[Input for this task]

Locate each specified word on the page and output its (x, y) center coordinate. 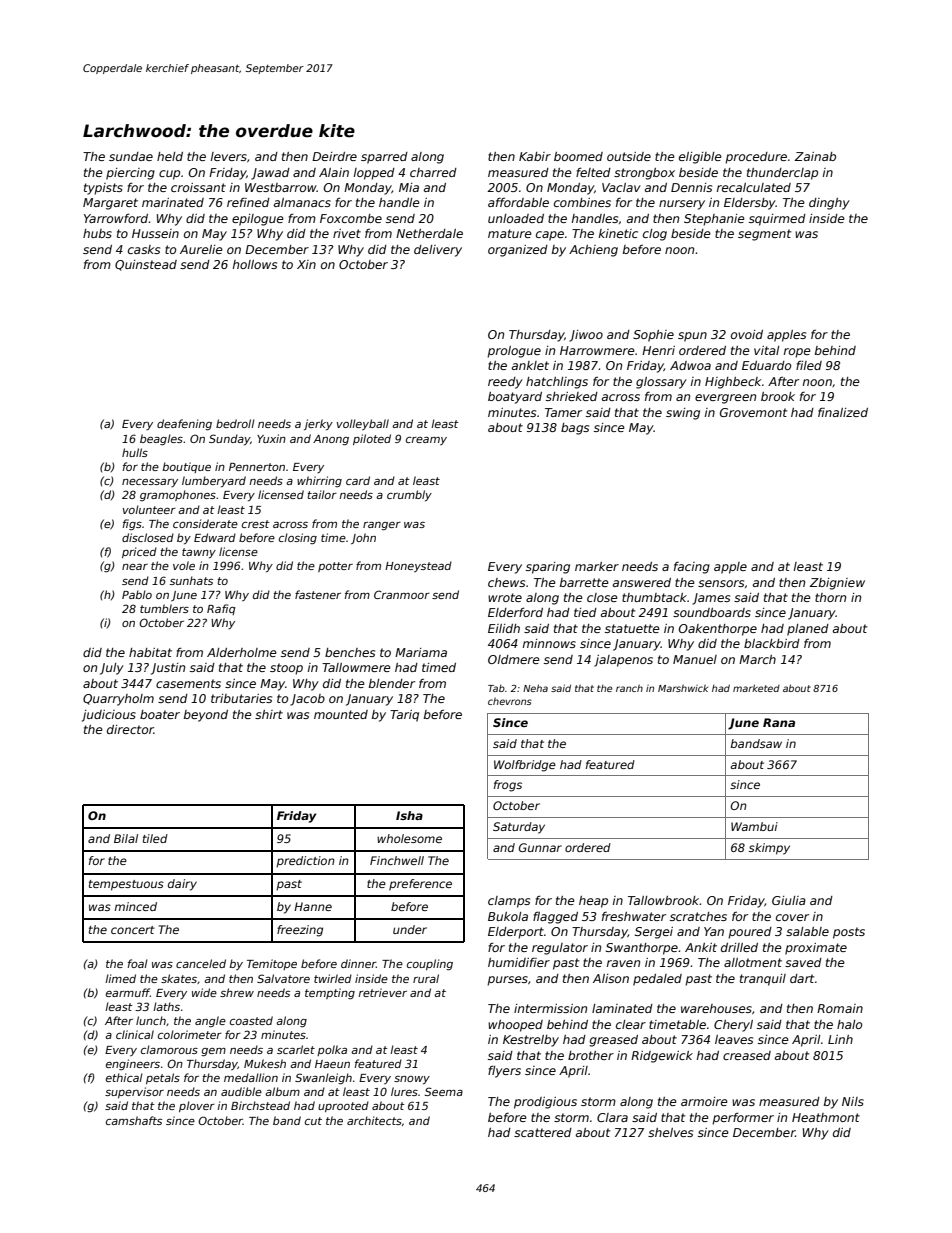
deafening (184, 425)
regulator (560, 949)
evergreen (725, 399)
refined (248, 202)
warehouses (716, 1008)
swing (683, 414)
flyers (504, 1071)
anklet (530, 365)
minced (135, 906)
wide (204, 992)
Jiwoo (586, 336)
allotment (753, 962)
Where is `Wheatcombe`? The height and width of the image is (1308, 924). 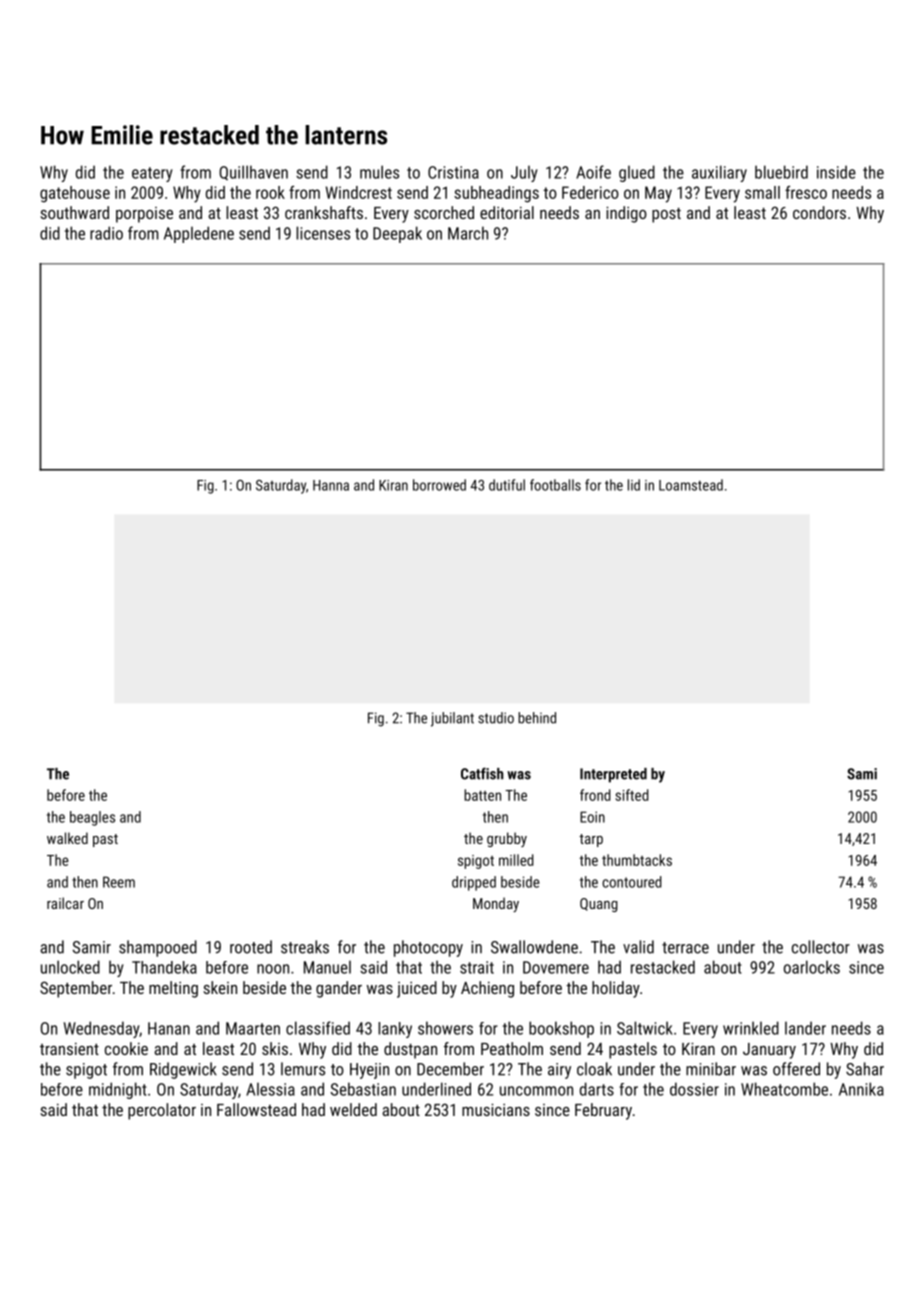
Wheatcombe is located at coordinates (784, 1089).
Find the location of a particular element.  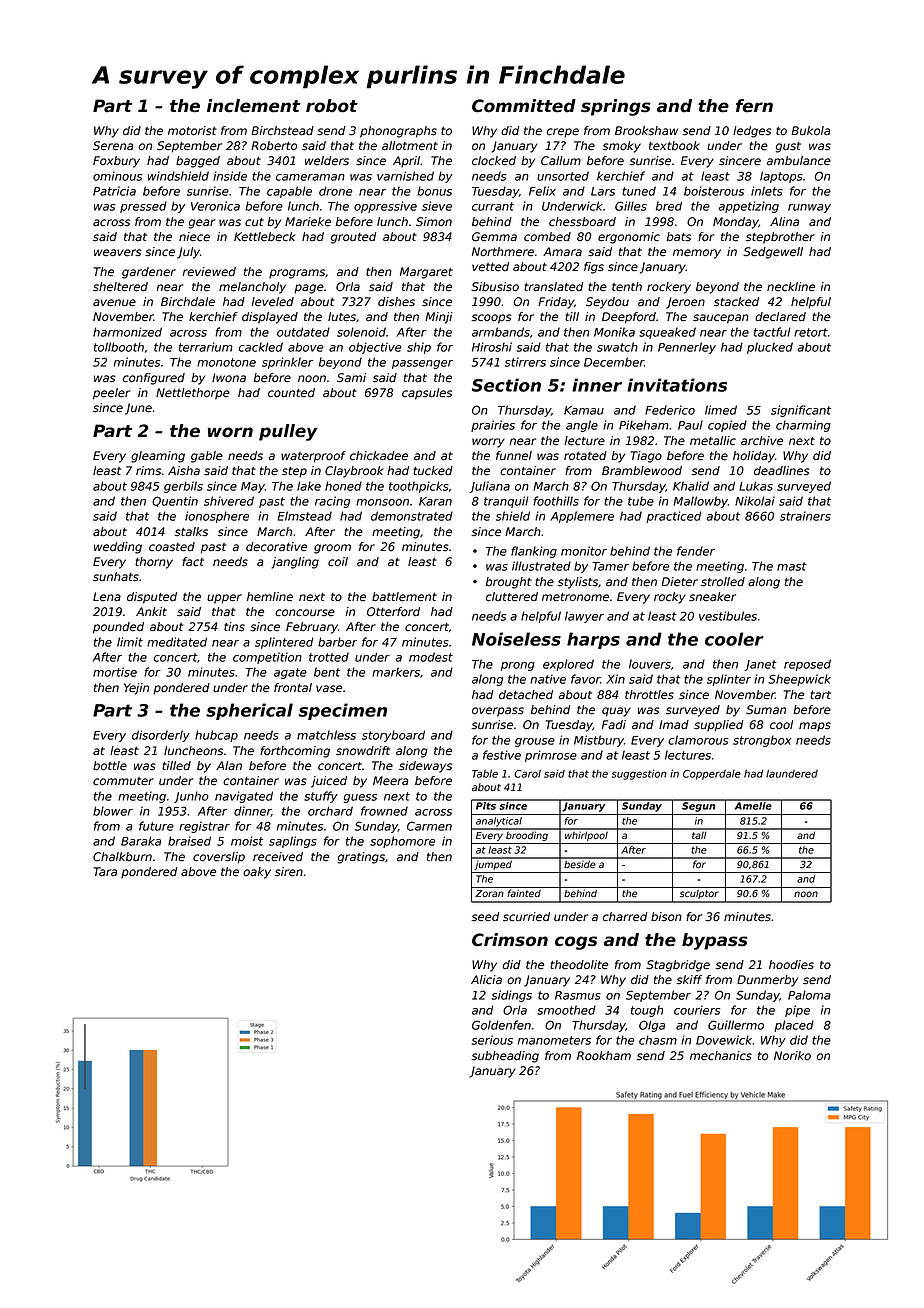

[Stated exercise]
Quote every line of the listing above verbatim, omitting the pictures.

[Solution for this problem]
Locate each specified word on the page and output its (x, y) center coordinate. 
deafening (184, 425)
regulator (560, 949)
evergreen (725, 399)
refined (248, 202)
warehouses (716, 1008)
swing (683, 414)
flyers (504, 1071)
anklet (530, 365)
minced (135, 906)
wide (204, 992)
Jiwoo (586, 336)
allotment (753, 962)
Where is `Wheatcombe`? The height and width of the image is (1308, 924). 
Wheatcombe is located at coordinates (784, 1089).
Find the location of a particular element.  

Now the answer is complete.